- **DIRECTIONS**
Across the data, every line with the word "brown" counts once; state the total alone.

Dataset items
··········
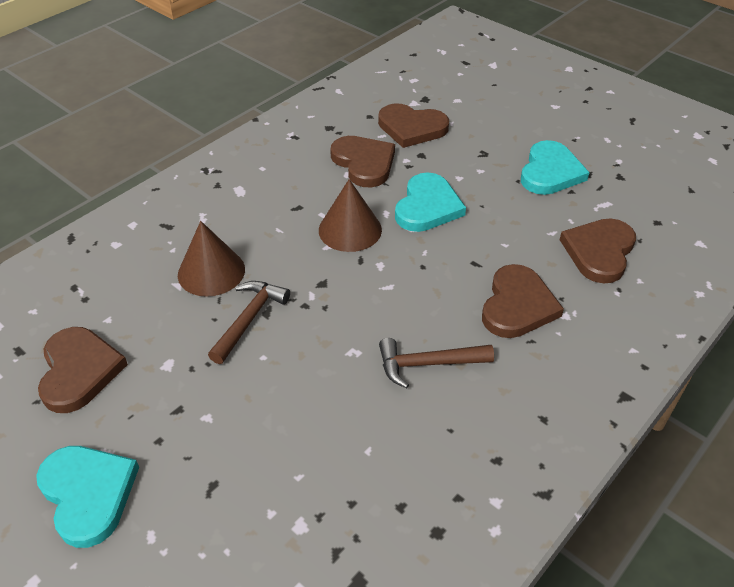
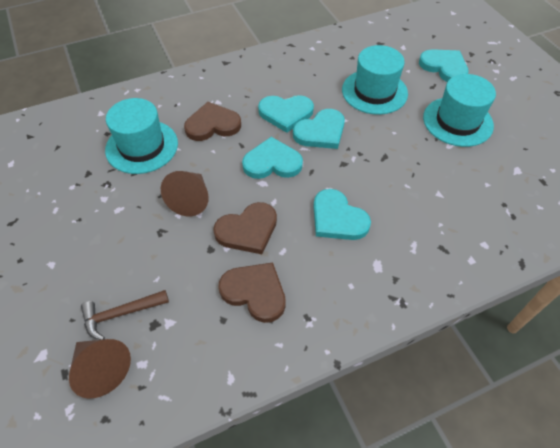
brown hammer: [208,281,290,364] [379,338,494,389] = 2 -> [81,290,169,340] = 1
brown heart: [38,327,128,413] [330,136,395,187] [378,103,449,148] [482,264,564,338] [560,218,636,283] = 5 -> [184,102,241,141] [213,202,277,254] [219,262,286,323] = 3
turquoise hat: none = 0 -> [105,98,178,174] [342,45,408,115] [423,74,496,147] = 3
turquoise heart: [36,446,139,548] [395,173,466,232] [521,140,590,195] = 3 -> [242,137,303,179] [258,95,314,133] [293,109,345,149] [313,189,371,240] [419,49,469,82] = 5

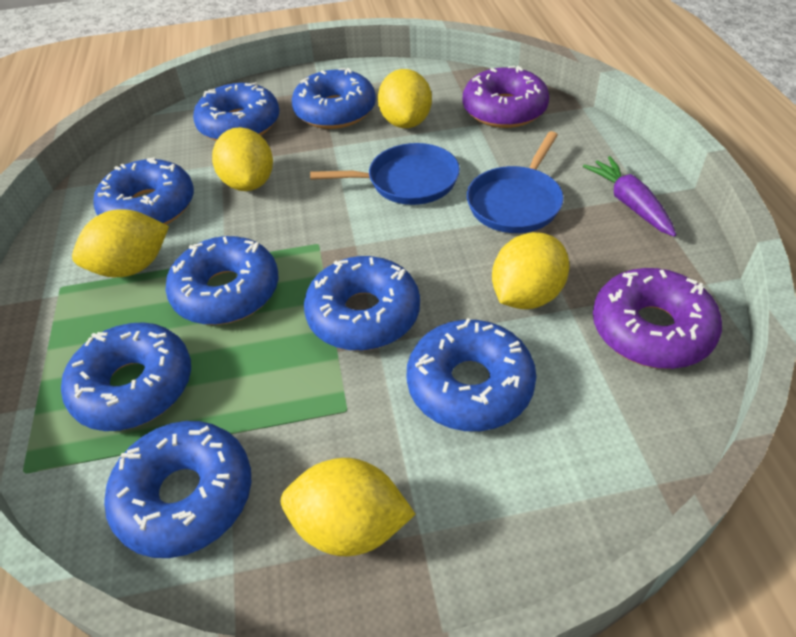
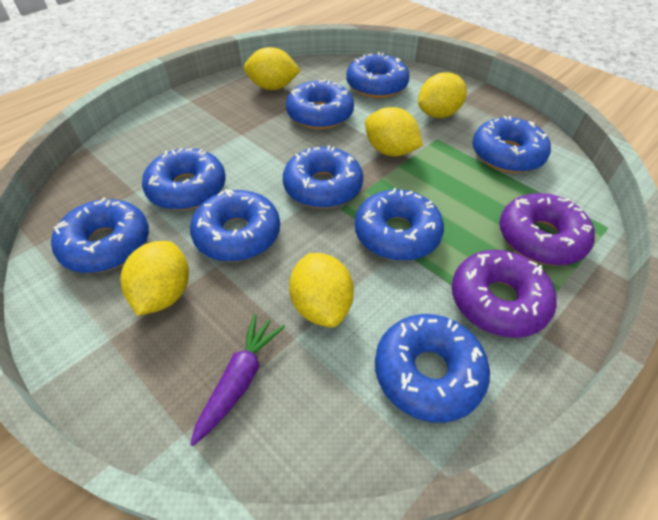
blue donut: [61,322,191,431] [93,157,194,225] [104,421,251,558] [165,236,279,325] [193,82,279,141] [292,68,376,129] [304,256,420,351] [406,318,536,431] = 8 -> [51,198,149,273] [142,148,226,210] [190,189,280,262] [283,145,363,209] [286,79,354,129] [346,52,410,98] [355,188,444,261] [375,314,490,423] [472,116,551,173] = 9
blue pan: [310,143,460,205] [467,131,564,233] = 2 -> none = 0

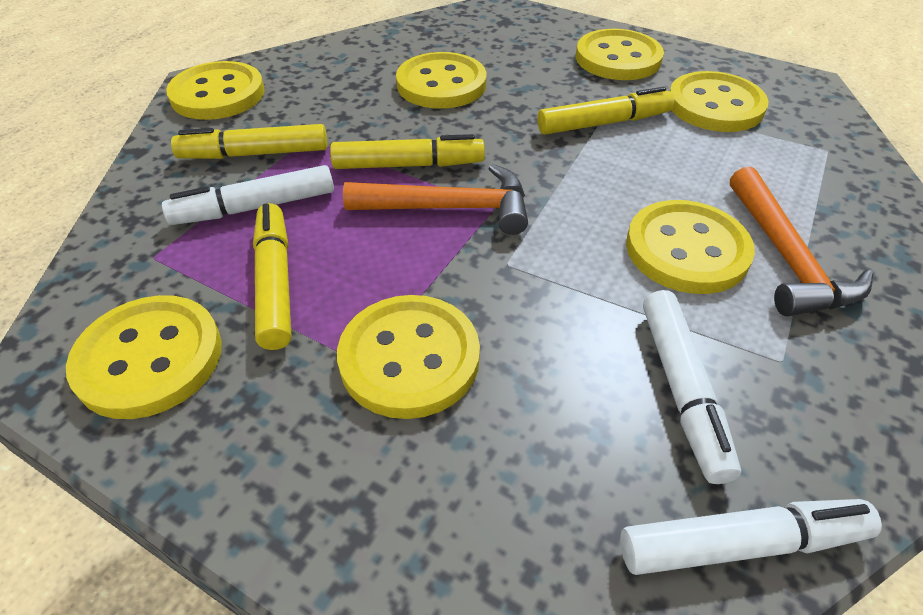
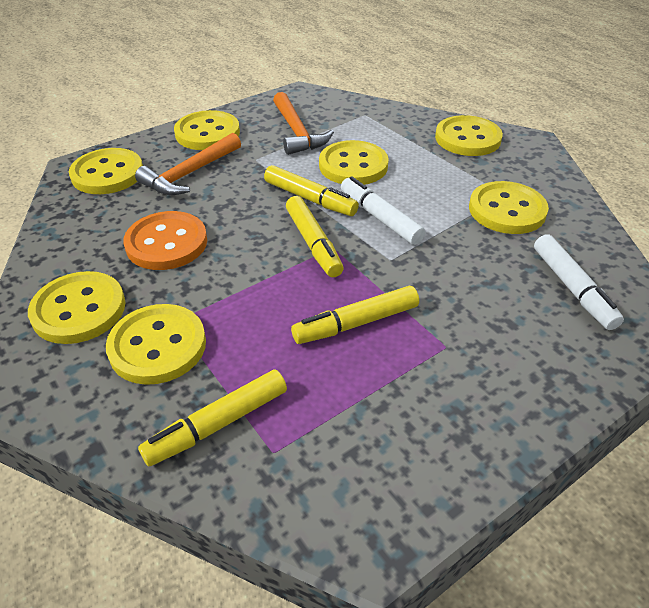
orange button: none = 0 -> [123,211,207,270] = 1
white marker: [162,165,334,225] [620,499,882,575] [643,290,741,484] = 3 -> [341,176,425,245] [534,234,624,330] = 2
··········
- **SOLVED PROBLEM**
2